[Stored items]
-- Opening Marker --
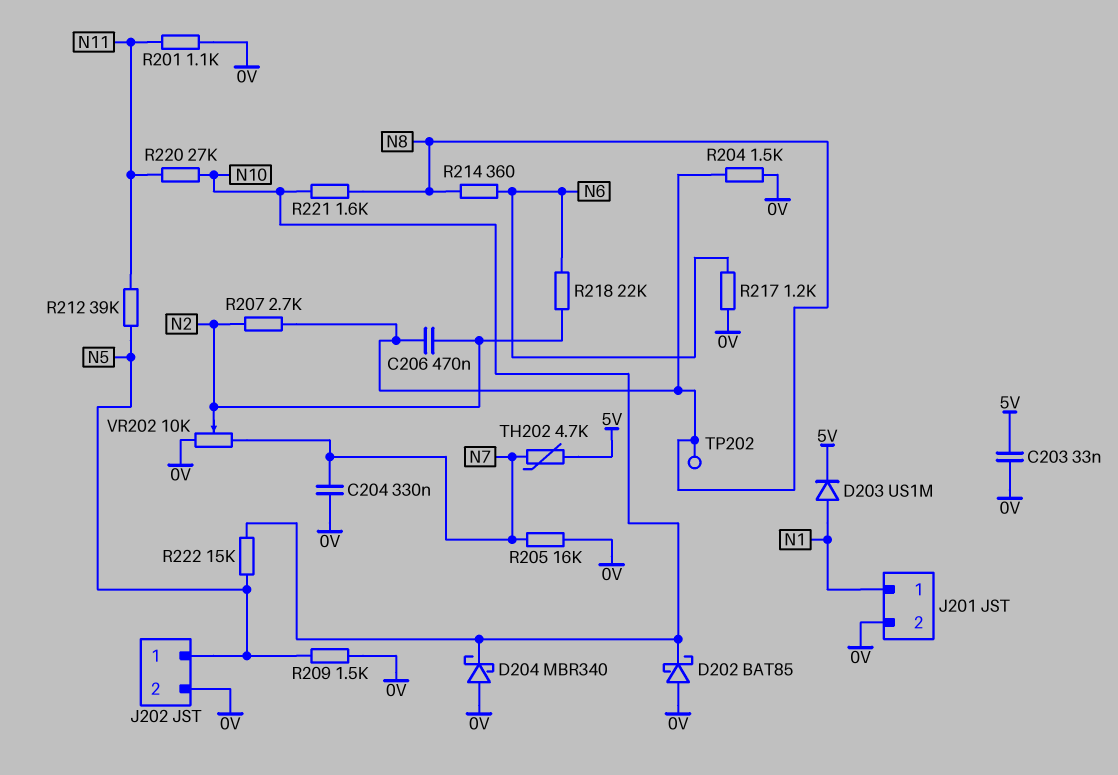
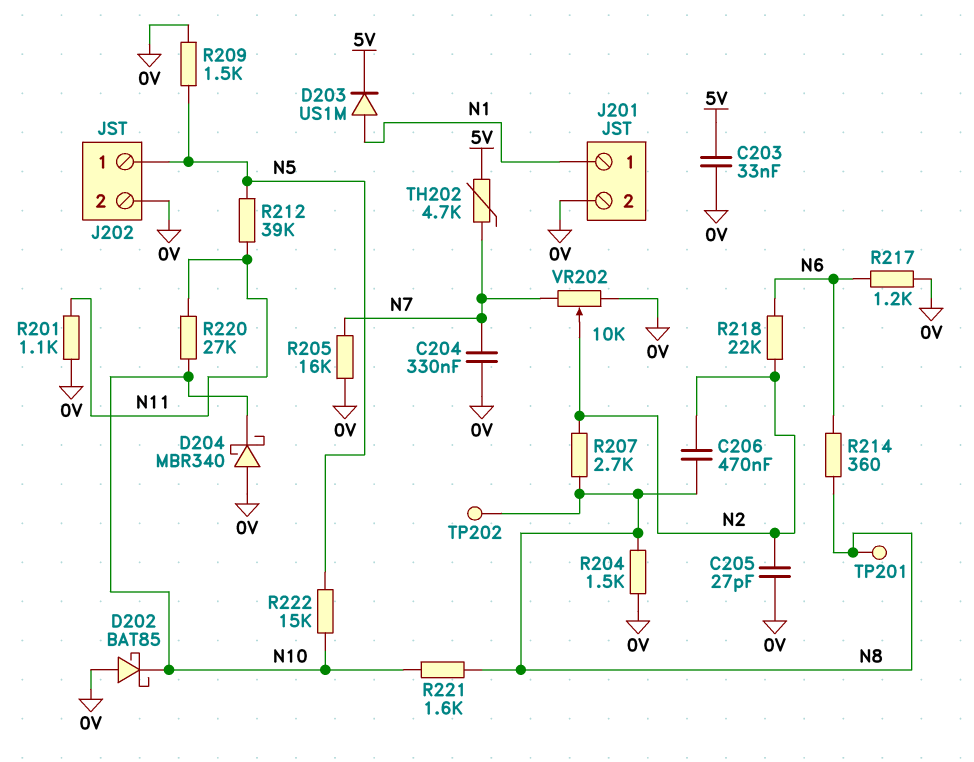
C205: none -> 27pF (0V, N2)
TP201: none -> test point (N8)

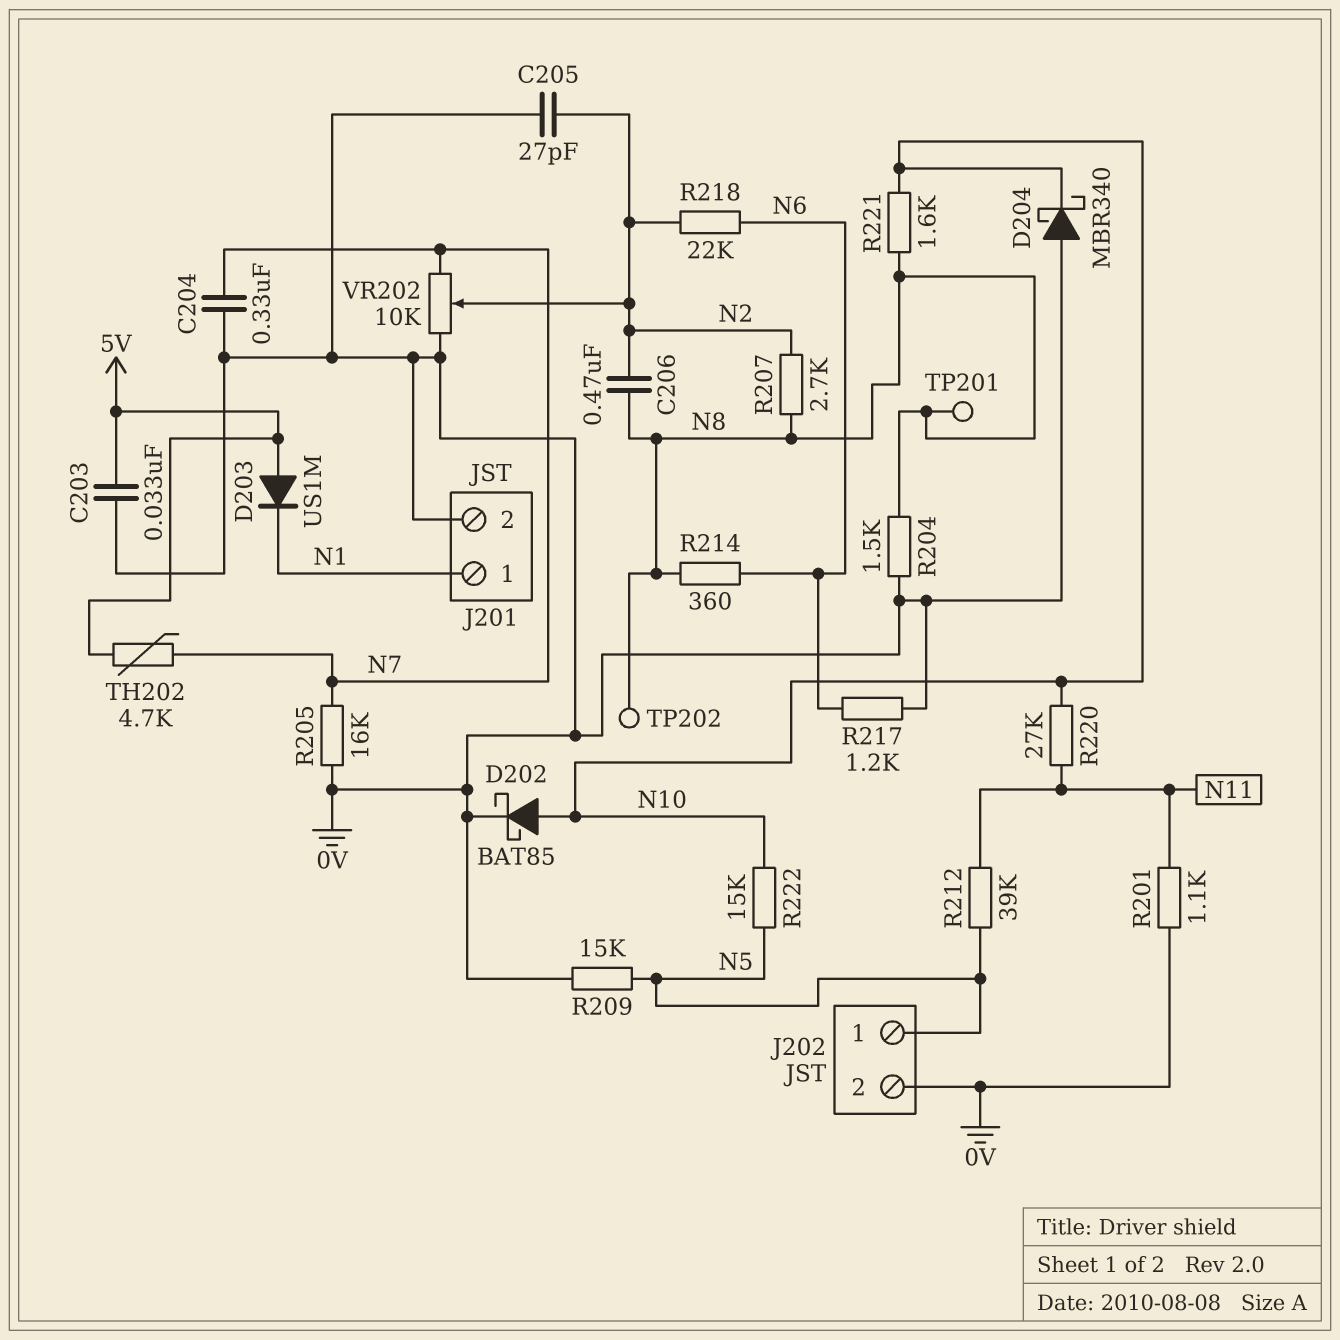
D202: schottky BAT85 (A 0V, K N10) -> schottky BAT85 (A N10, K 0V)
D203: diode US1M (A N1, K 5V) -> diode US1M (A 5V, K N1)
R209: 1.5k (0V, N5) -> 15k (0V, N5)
-- Closing Marker --
-- Opening Marker --
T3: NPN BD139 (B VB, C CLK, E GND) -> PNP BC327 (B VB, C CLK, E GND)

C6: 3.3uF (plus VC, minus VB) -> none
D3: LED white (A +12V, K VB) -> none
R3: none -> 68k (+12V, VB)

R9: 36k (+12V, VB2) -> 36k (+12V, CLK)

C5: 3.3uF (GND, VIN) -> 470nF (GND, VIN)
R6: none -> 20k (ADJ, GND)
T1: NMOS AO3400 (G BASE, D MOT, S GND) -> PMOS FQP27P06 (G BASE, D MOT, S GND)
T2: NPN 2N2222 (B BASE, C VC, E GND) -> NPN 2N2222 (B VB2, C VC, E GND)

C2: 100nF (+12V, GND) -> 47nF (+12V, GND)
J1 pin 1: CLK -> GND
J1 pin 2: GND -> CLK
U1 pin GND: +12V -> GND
-- Closing Marker --
WHAT THE TASK ASKS —
Look through the entries above and work out how many lines contain the string "none". Give that number alone.

OUTPUT BELOW —
6